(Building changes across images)
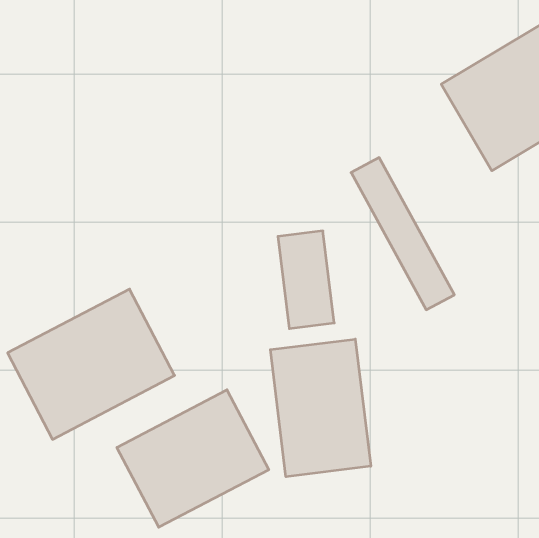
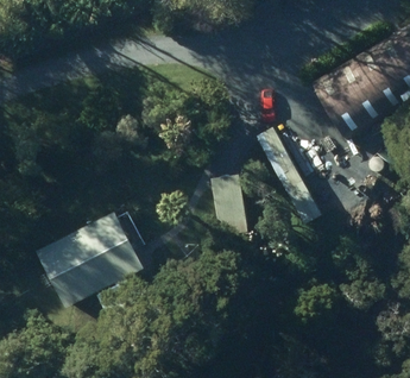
building: [270,339,371,477] -> none
building: [117,390,269,527] -> none

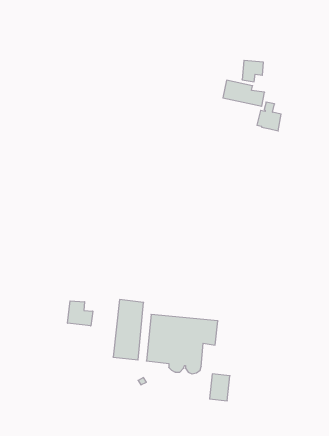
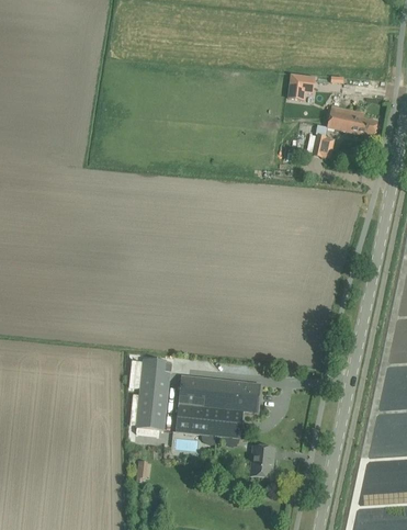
building: [223,80,265,106] -> [327,105,376,136]
building: [68,301,93,326] -> none

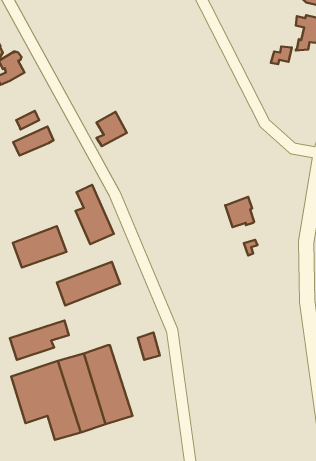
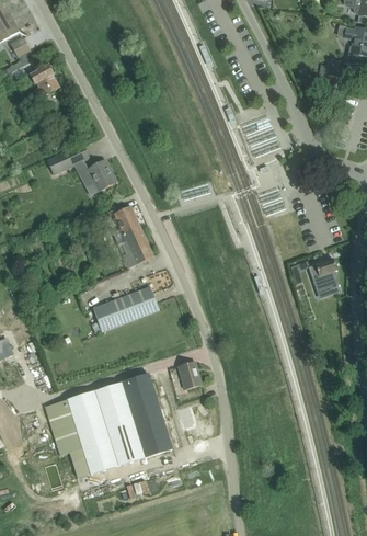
building: [97,112,127,146] -> [84,159,116,195]
building: [225,197,254,227] -> [308,258,339,289]
building: [13,226,67,267] -> none
building: [10,321,69,360] -> none

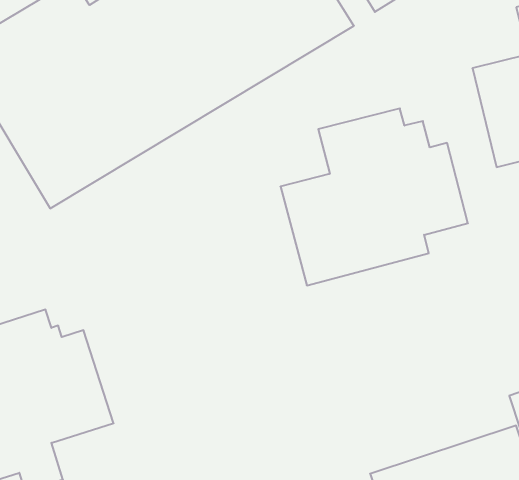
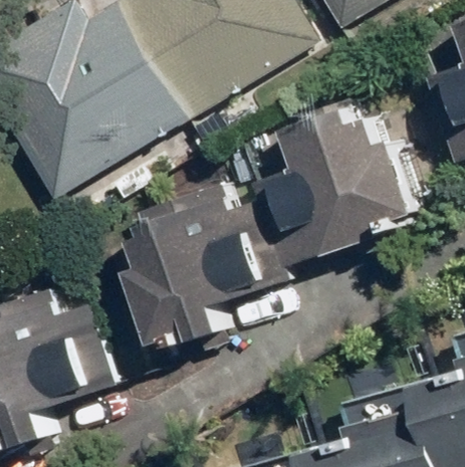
building: none -> [136,182,280,339]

- [Directive] Find the line containing "building: [223,80,265,106] ->" in the records above and restate it, and each line after it through the end, word for word, dropping the pictures.

- [Written solution]
building: [223,80,265,106] -> [327,105,376,136]
building: [68,301,93,326] -> none

building: [97,112,127,146] -> [84,159,116,195]
building: [225,197,254,227] -> [308,258,339,289]
building: [13,226,67,267] -> none
building: [10,321,69,360] -> none

building: none -> [136,182,280,339]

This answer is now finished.